======== Given records
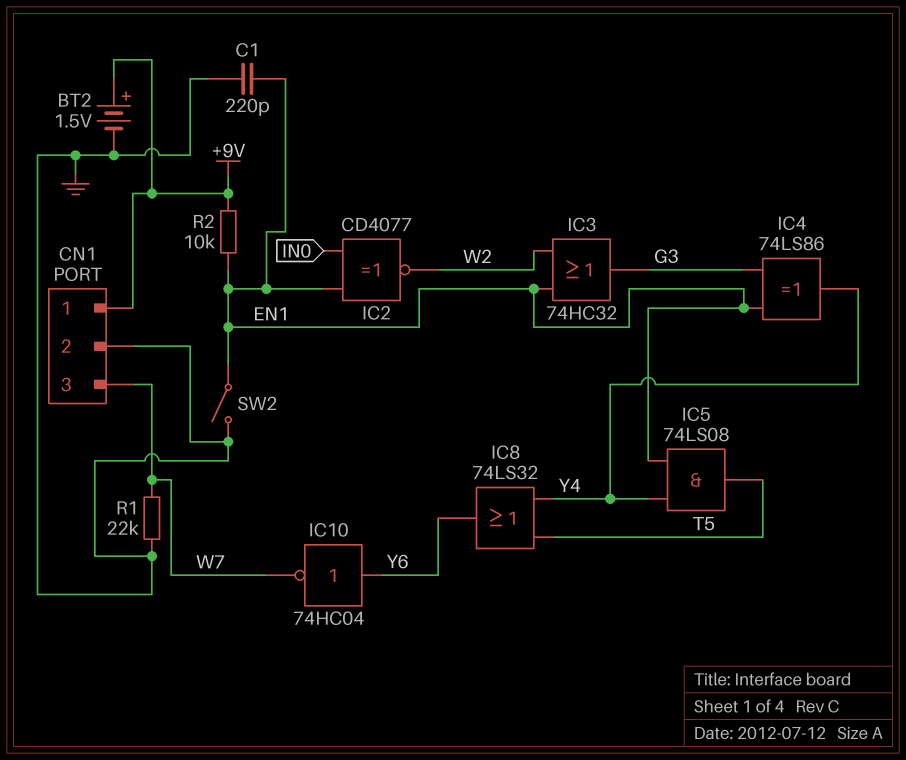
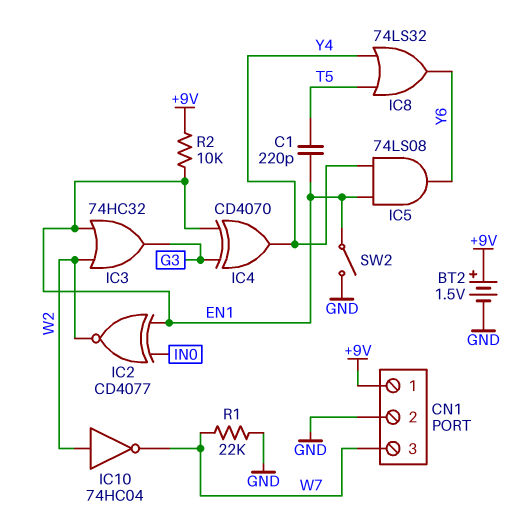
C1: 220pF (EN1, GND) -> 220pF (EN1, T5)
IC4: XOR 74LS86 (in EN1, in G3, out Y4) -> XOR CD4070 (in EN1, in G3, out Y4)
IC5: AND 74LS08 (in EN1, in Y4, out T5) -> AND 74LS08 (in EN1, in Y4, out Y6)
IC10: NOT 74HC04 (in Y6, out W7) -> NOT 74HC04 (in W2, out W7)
================
======== Given records
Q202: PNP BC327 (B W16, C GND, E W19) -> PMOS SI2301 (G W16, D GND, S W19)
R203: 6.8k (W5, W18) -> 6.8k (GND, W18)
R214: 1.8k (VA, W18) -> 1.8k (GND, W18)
================
======== Given records
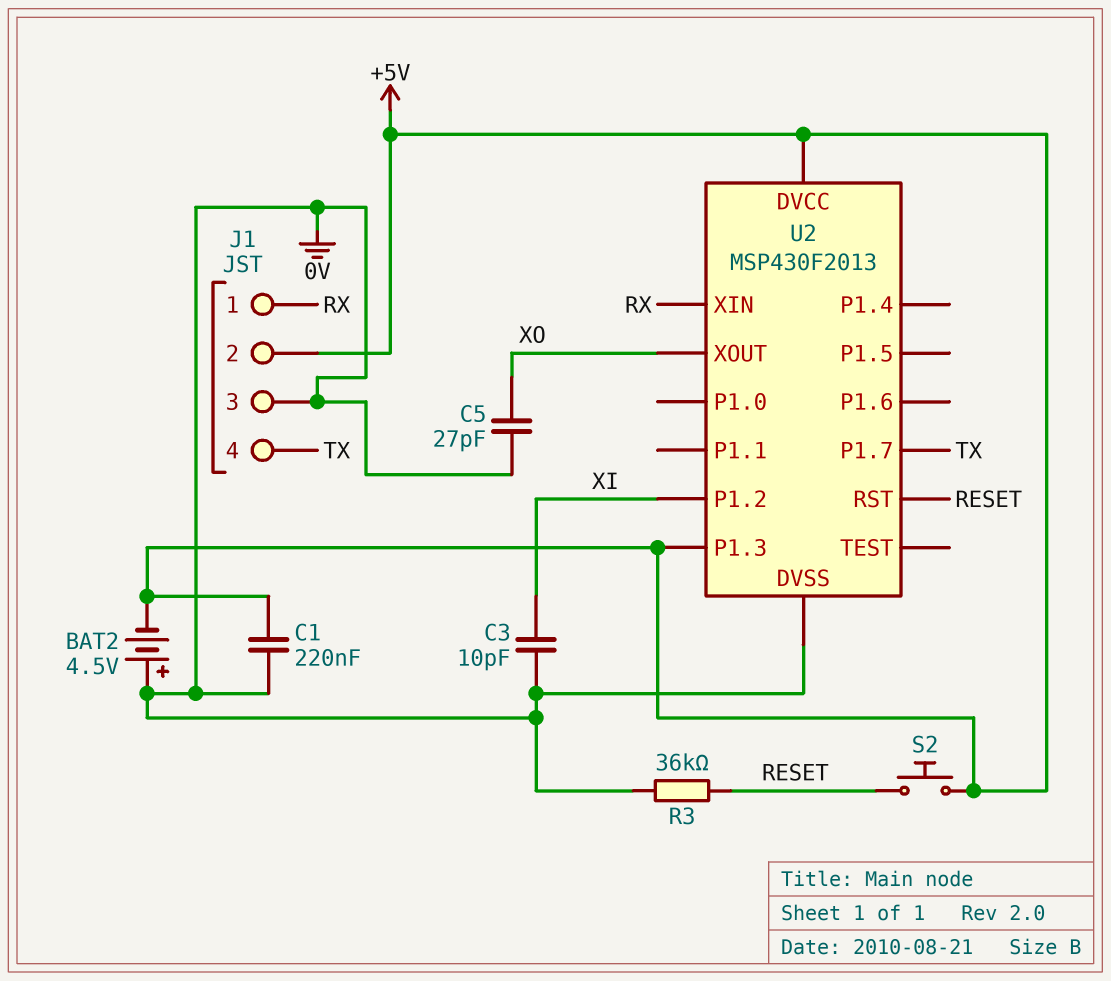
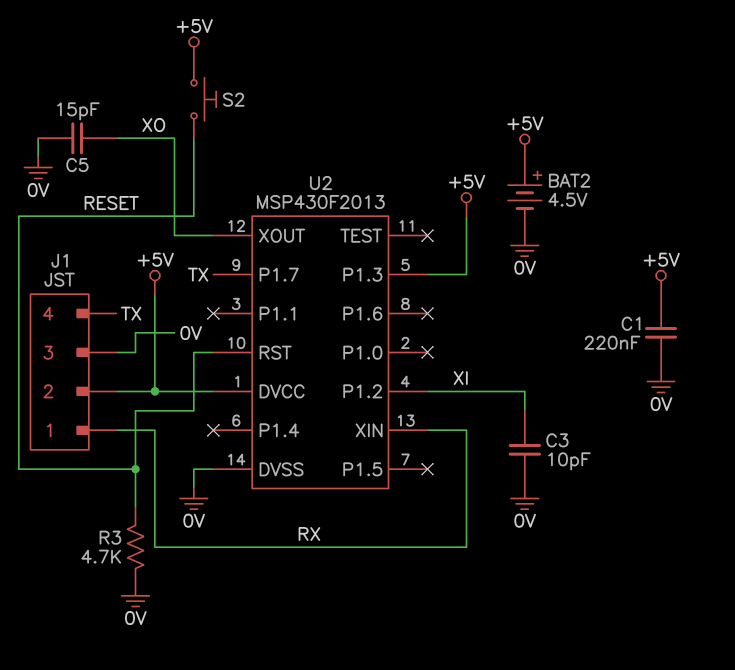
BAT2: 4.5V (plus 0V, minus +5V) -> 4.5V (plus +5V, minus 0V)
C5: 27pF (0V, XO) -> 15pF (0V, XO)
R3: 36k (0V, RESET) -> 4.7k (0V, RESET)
================
When the line with "BAT2: 4.5V (plus" is reached in the data above, start copying there, and copy each line exactly until the line with "R3: 36k (0V, RESET) -> 4.7k (0V, RESET)" has been copied; copy nothing else.

» **Solution to the exercise**
BAT2: 4.5V (plus 0V, minus +5V) -> 4.5V (plus +5V, minus 0V)
C5: 27pF (0V, XO) -> 15pF (0V, XO)
R3: 36k (0V, RESET) -> 4.7k (0V, RESET)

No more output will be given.